#### [REQUIREMENT]
Exactly and without additions, transcribe the line that contains "to [928 309]" and every line after it in the data.

(Records from a collection)
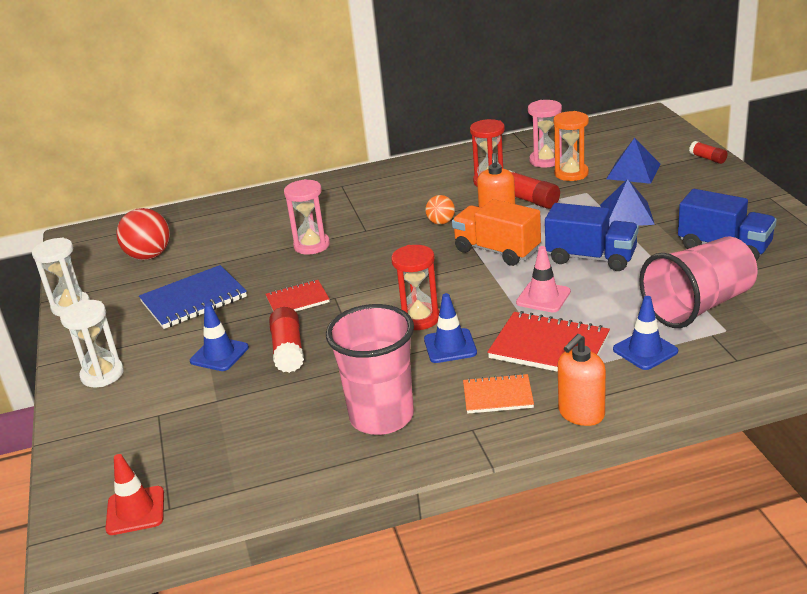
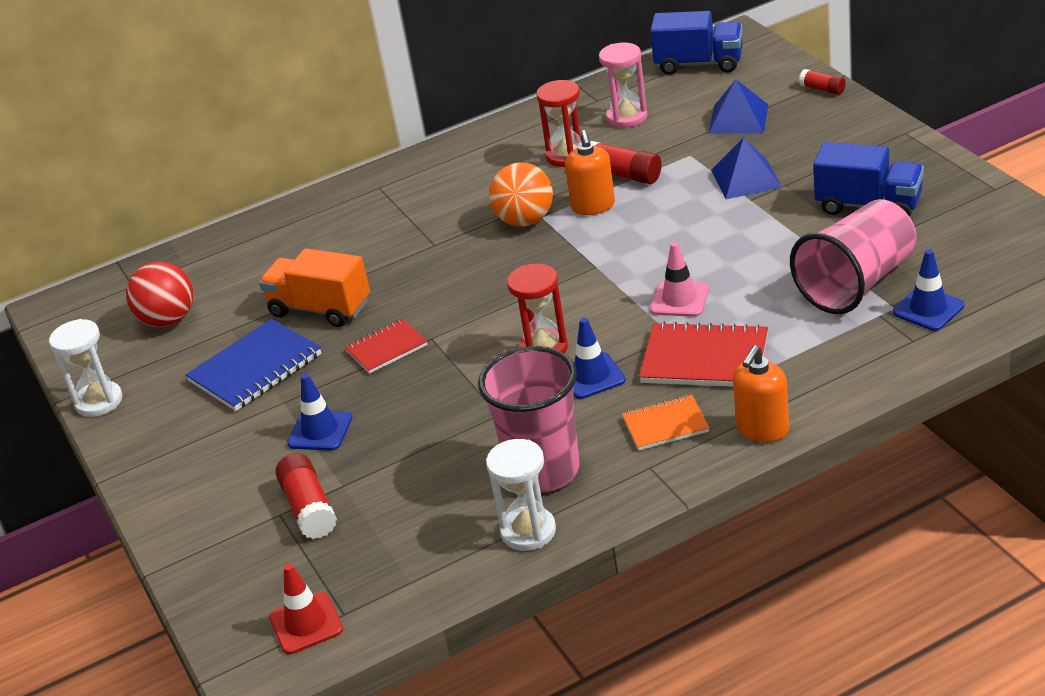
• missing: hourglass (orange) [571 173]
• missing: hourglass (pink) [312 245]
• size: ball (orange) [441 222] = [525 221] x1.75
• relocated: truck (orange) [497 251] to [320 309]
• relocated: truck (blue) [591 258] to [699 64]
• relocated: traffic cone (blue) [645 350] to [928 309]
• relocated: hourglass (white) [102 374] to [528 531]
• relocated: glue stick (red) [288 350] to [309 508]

#### [ANSWER BELOW]
• relocated: traffic cone (blue) [645 350] to [928 309]
• relocated: hourglass (white) [102 374] to [528 531]
• relocated: glue stick (red) [288 350] to [309 508]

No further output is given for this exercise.